*** Opening Dataset records ***

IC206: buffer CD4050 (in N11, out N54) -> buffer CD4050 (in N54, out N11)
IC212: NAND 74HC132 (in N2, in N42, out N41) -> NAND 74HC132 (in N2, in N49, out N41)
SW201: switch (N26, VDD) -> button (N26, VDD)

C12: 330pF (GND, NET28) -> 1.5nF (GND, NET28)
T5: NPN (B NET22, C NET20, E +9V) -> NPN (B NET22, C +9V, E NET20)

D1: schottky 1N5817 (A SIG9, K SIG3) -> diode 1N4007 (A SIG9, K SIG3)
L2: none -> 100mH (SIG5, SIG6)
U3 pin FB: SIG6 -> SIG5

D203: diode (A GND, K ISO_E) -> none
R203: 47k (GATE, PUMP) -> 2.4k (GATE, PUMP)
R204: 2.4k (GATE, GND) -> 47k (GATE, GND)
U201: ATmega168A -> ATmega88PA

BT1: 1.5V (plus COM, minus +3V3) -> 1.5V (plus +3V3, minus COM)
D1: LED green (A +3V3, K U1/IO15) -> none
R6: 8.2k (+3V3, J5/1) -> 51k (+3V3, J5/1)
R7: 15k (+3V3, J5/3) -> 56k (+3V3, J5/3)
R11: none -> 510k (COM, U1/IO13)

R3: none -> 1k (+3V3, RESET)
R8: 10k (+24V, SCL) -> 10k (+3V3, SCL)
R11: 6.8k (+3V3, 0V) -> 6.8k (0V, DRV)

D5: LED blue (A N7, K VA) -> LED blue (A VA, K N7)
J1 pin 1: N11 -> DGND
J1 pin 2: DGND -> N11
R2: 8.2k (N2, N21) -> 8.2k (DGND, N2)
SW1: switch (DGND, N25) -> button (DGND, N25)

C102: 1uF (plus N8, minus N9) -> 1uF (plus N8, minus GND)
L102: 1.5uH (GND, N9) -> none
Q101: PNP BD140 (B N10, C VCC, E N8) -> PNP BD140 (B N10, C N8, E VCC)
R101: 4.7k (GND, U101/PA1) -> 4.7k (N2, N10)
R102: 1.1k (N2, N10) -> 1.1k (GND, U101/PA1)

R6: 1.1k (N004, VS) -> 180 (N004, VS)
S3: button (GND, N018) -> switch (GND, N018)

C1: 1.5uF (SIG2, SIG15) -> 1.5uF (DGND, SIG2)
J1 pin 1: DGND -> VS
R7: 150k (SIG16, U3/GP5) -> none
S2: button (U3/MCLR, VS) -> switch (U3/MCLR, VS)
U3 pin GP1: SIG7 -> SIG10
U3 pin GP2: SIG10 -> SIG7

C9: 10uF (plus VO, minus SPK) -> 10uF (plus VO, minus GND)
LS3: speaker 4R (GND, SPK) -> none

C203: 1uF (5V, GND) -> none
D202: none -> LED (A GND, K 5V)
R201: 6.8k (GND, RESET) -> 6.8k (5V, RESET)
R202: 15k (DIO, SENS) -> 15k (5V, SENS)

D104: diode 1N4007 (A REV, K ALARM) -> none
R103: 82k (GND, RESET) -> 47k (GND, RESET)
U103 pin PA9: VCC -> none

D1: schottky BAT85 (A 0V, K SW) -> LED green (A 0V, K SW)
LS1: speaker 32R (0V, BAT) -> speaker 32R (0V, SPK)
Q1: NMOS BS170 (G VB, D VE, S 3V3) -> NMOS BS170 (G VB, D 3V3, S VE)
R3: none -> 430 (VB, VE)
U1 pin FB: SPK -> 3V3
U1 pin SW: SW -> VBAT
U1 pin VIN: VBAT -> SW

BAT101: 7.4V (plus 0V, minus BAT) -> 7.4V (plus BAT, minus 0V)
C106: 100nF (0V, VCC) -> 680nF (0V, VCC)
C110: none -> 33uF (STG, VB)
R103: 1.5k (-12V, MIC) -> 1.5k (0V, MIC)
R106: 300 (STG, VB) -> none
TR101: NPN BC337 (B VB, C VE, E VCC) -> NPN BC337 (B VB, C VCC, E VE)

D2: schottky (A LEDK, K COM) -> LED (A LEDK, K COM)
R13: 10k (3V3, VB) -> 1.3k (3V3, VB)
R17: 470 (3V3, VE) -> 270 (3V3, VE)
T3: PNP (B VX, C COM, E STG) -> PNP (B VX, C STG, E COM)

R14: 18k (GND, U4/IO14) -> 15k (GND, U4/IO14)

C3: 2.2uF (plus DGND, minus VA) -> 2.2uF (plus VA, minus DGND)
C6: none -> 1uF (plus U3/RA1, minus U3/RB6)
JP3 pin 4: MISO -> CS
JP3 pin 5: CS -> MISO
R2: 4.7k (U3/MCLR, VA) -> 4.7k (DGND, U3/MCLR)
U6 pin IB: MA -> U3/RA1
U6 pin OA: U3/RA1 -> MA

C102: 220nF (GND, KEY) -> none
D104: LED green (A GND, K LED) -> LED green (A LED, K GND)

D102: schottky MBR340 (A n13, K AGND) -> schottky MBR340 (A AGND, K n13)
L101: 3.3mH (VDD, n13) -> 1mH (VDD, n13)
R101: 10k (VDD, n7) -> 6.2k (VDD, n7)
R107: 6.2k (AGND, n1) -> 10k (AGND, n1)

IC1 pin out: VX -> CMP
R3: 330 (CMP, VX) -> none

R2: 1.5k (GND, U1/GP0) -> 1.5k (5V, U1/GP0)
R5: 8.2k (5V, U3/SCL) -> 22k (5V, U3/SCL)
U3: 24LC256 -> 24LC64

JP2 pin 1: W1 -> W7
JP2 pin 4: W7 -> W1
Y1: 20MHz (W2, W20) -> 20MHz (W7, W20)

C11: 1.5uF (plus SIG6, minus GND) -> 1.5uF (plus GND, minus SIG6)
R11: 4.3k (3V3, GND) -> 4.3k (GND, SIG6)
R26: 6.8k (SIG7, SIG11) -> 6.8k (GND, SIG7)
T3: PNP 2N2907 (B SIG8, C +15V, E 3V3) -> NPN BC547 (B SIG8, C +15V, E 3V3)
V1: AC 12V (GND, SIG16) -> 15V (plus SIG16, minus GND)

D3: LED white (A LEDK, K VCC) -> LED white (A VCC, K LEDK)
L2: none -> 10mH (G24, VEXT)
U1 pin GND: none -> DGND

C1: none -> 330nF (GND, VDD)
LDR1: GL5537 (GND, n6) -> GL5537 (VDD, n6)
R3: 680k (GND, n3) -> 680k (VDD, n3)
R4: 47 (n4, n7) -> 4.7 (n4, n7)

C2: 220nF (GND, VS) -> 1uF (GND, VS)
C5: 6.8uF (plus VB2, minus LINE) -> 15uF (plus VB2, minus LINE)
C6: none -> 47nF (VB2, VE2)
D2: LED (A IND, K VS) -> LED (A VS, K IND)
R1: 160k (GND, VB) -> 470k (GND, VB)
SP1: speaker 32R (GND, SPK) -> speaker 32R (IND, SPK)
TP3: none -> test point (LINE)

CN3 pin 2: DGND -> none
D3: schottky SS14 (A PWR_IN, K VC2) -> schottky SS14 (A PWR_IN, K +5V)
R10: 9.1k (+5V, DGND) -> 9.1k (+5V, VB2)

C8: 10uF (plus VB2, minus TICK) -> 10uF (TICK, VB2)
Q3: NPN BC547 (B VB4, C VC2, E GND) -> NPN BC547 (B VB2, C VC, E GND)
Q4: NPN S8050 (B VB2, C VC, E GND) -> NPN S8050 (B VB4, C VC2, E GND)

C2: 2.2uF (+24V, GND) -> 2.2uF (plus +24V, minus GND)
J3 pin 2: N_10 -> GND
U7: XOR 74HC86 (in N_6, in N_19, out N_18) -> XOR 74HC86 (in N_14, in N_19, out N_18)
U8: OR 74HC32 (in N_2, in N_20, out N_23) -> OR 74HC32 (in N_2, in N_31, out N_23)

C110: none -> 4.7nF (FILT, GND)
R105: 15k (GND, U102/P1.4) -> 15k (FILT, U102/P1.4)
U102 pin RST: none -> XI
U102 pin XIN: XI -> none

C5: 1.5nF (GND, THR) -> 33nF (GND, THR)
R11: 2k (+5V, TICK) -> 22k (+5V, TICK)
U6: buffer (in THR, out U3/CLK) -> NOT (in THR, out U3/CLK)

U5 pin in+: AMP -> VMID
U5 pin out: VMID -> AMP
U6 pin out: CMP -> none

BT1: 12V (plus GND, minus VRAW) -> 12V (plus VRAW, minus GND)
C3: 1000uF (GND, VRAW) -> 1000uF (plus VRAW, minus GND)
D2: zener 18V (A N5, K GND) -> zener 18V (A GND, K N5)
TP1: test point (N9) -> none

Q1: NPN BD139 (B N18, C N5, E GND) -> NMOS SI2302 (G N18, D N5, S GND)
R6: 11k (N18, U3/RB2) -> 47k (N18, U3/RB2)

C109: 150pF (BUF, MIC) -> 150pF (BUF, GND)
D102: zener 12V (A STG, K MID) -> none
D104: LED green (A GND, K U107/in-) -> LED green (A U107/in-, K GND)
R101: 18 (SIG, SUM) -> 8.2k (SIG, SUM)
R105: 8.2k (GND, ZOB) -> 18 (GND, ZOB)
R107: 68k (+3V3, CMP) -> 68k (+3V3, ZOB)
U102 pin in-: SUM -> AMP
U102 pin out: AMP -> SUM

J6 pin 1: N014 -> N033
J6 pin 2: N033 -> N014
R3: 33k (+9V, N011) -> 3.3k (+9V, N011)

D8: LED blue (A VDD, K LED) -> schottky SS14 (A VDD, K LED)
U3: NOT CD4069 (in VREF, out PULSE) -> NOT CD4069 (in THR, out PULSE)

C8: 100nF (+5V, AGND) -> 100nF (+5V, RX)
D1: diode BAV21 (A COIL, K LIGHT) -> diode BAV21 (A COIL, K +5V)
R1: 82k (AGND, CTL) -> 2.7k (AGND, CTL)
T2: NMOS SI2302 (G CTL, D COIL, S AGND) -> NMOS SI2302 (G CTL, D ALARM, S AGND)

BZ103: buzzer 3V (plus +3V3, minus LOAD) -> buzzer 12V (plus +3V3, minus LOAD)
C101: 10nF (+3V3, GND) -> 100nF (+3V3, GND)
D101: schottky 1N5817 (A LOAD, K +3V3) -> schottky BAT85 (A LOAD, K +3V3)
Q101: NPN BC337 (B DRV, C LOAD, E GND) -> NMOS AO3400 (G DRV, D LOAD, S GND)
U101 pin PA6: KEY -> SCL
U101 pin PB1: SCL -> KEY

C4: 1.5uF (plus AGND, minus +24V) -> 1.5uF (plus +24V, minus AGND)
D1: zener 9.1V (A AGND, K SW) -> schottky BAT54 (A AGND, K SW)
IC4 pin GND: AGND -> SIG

*** Closing Dataset records ***

_Assignment_. In your reply, restate exactly the lines from the start of the records above through the line holding "U3 pin FB: SIG6 -> SIG5", including both, and nothing else.

_Result of the exercise_.
IC206: buffer CD4050 (in N11, out N54) -> buffer CD4050 (in N54, out N11)
IC212: NAND 74HC132 (in N2, in N42, out N41) -> NAND 74HC132 (in N2, in N49, out N41)
SW201: switch (N26, VDD) -> button (N26, VDD)

C12: 330pF (GND, NET28) -> 1.5nF (GND, NET28)
T5: NPN (B NET22, C NET20, E +9V) -> NPN (B NET22, C +9V, E NET20)

D1: schottky 1N5817 (A SIG9, K SIG3) -> diode 1N4007 (A SIG9, K SIG3)
L2: none -> 100mH (SIG5, SIG6)
U3 pin FB: SIG6 -> SIG5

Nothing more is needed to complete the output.